### TASK PROMPT
Starting with the line that holds "purple hammer: 1 -> 2", repeat each line through the last one below, exactly. Pictures stay out.
BEGIN SUPPLIED DATA
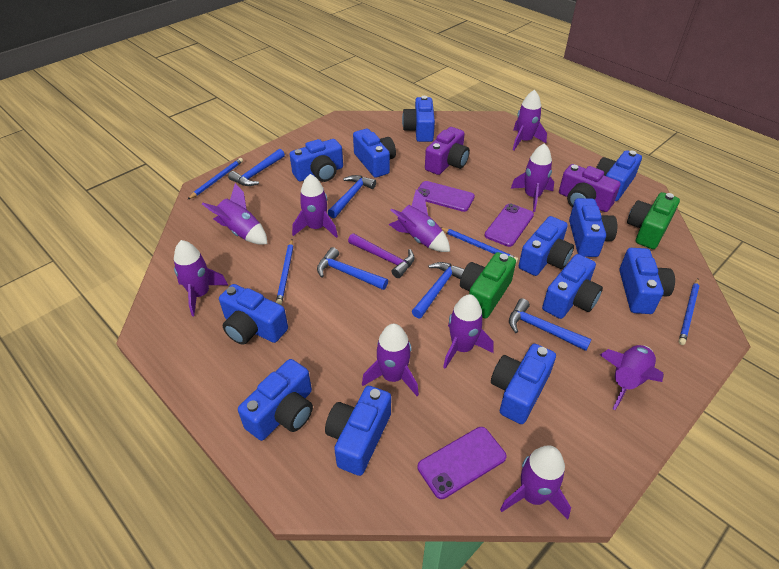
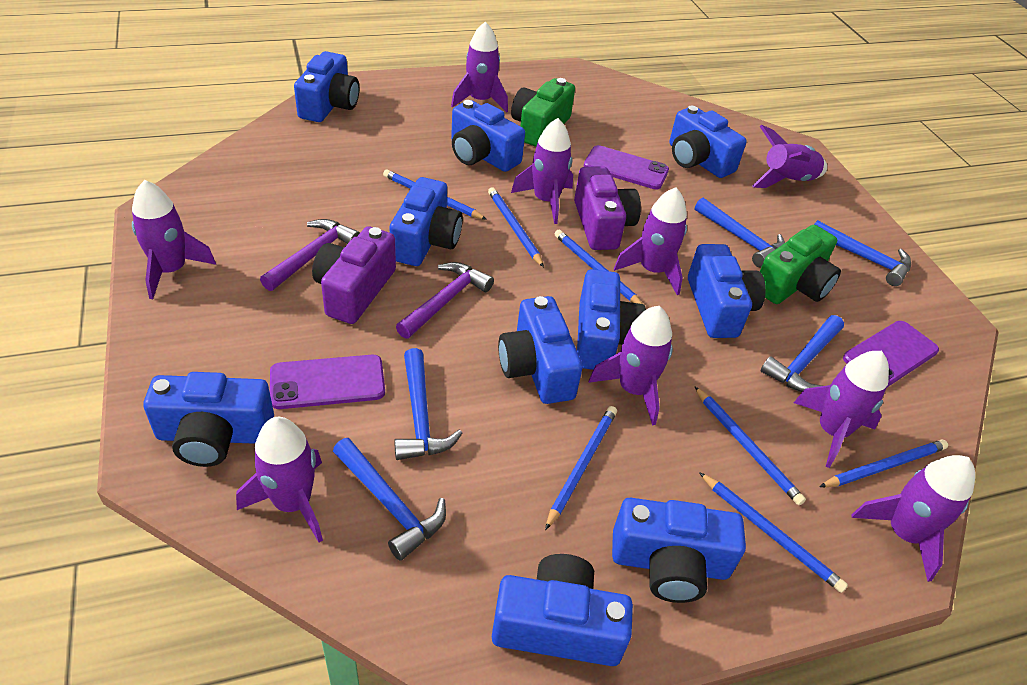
blue camera: 12 -> 10
blue pencil: 4 -> 7
purple hammer: 1 -> 2
purple rocket: 10 -> 9

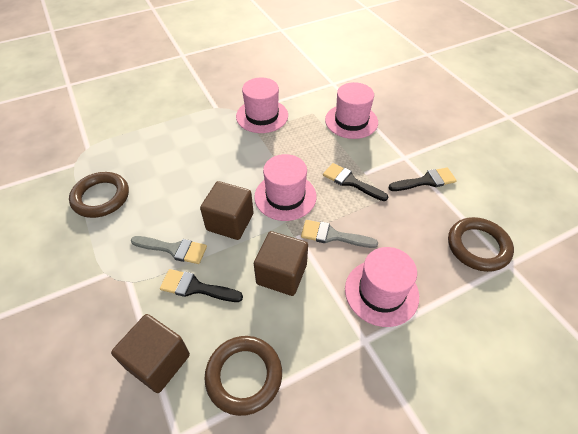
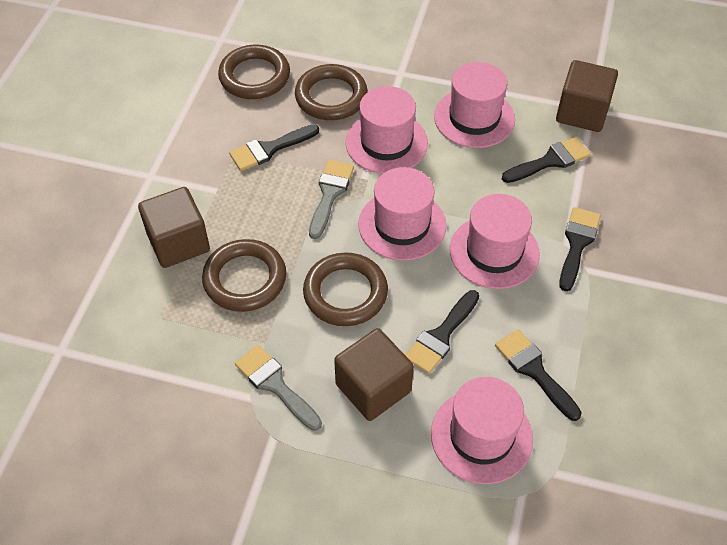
black brush: 3 -> 5
brown ring: 3 -> 4
pink hat: 4 -> 5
END SUPPLIED DATA
### OUTPUT BELOW
purple hammer: 1 -> 2
purple rocket: 10 -> 9

black brush: 3 -> 5
brown ring: 3 -> 4
pink hat: 4 -> 5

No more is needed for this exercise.